*** Block opens ***

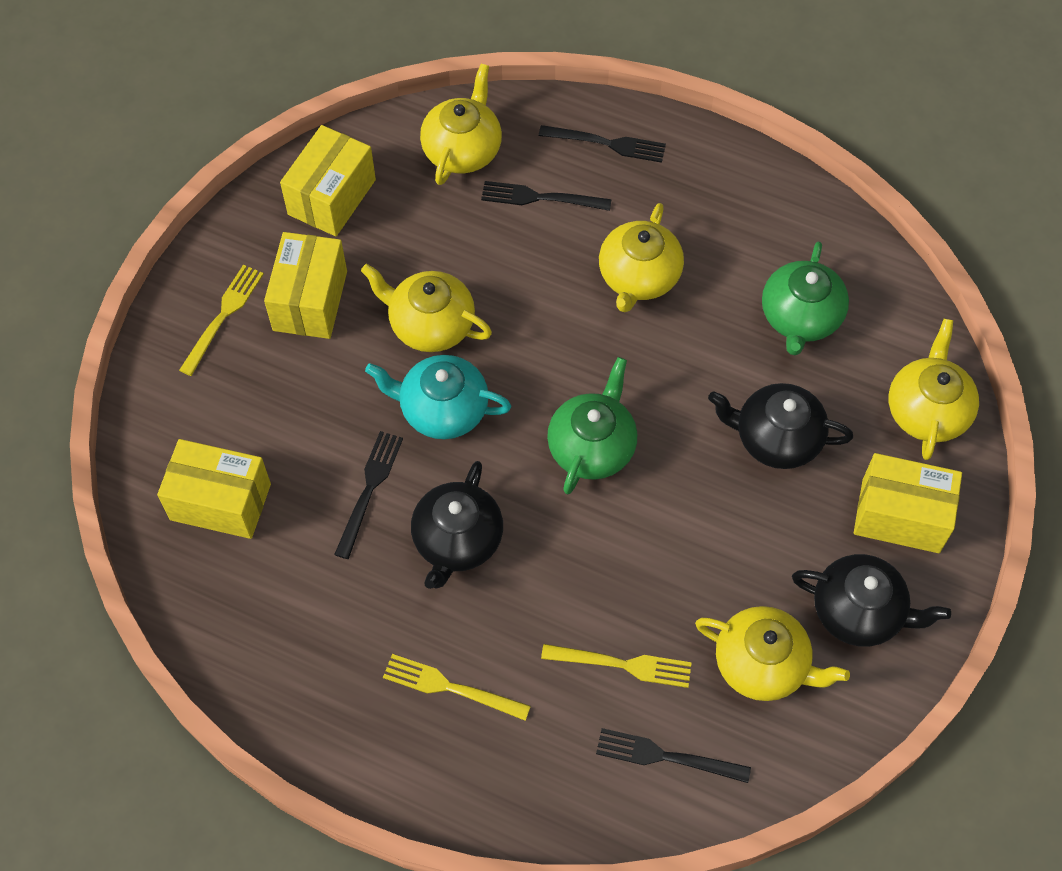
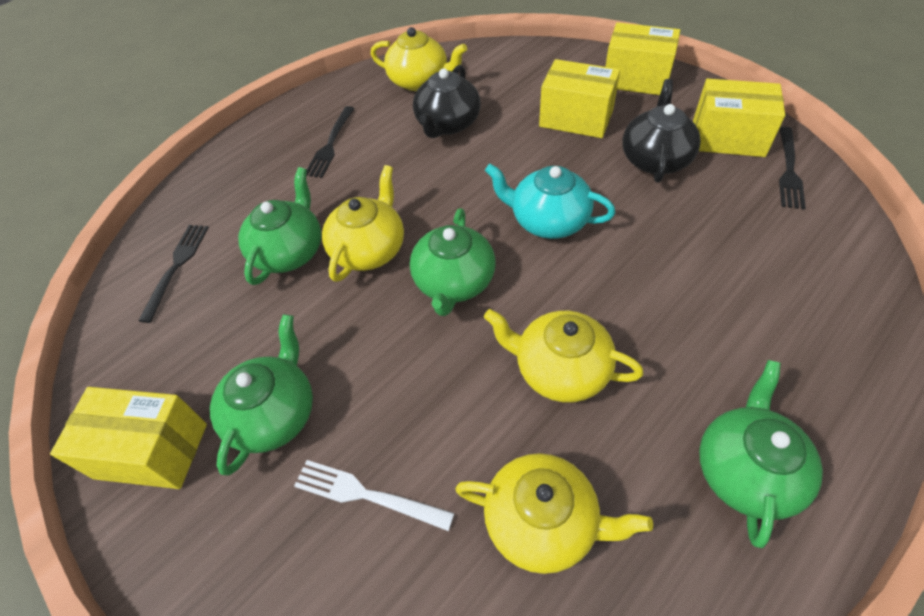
black fork: 4 -> 3
black teapot: 3 -> 2
green teapot: 2 -> 4
white fork: 0 -> 1
yellow fork: 3 -> 0
yellow teapot: 5 -> 4

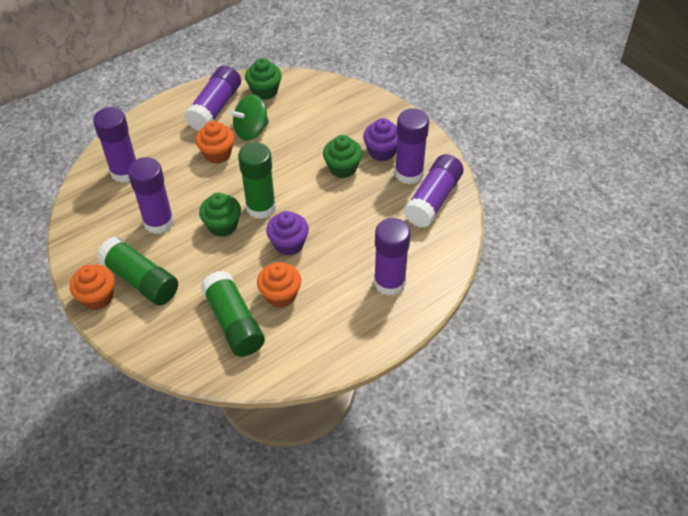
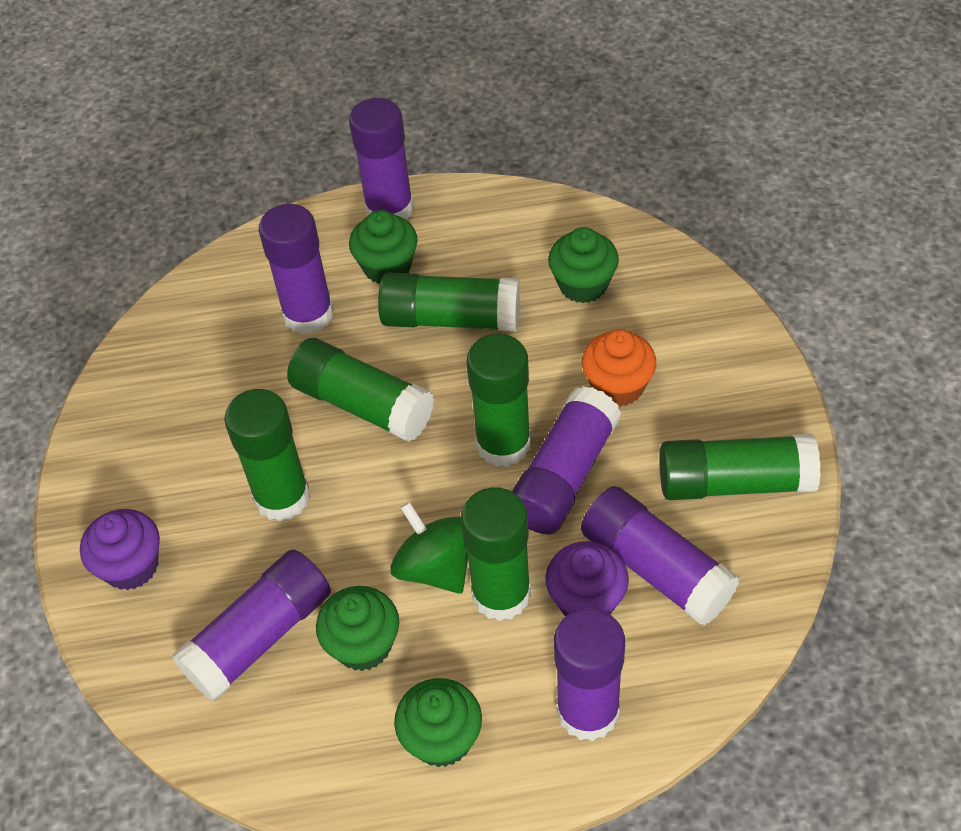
green cupcake: 3 -> 4
green glue stick: 3 -> 6
orange cupcake: 3 -> 1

*** Block closes ***

- _Your instructions_: A single number is expected: the count of lines in the entries that carry the string "teapot".

- _Response below_: 3